EXERCISE AIM:
With the pictures omitted, set down exactly the lines from the one that contains "green egg: 6 -> 5" through the last line of the data.

MATERIAL SHOWN:
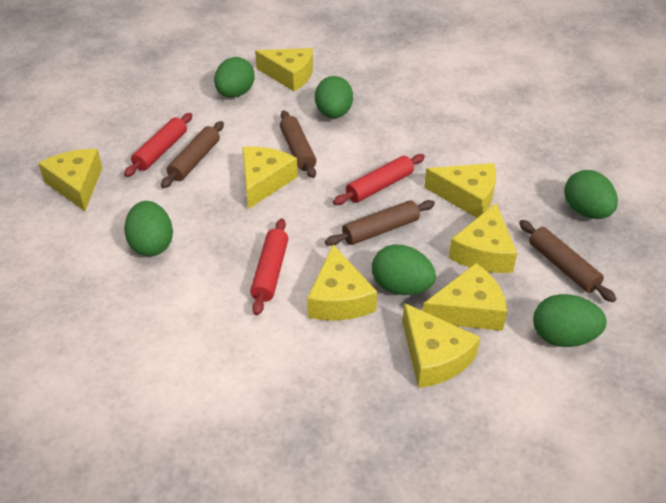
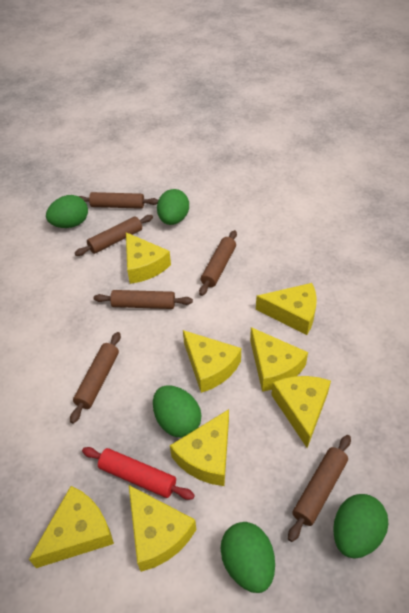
brown rolling pin: 4 -> 6
green egg: 6 -> 5
red rolling pin: 3 -> 1

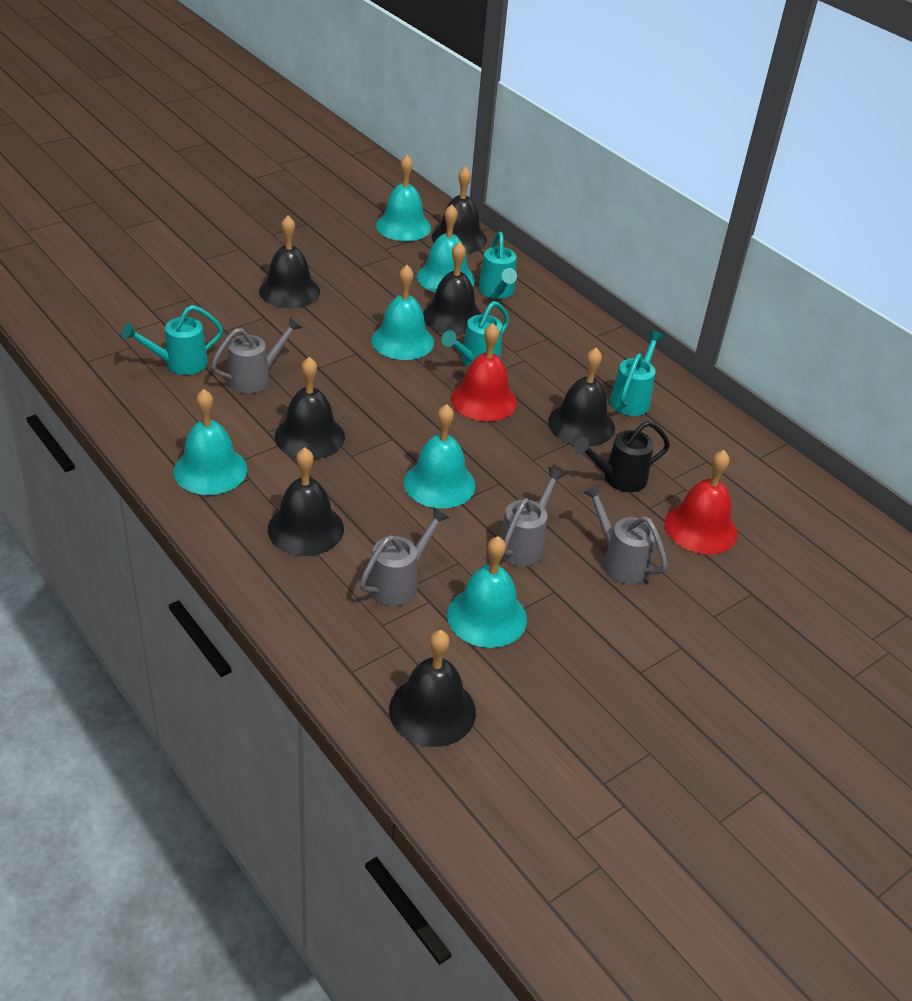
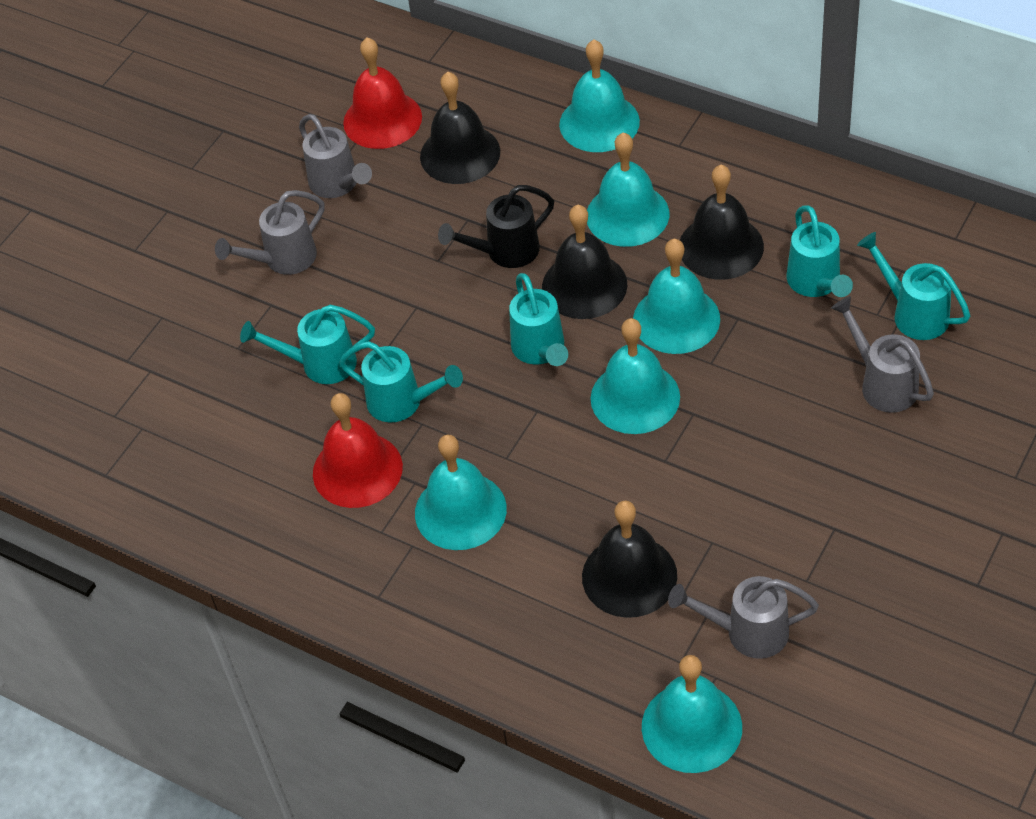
black bell: 7 -> 4
turquoise watering can: 4 -> 5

TASK OUTPUT:
green egg: 6 -> 5
red rolling pin: 3 -> 1

black bell: 7 -> 4
turquoise watering can: 4 -> 5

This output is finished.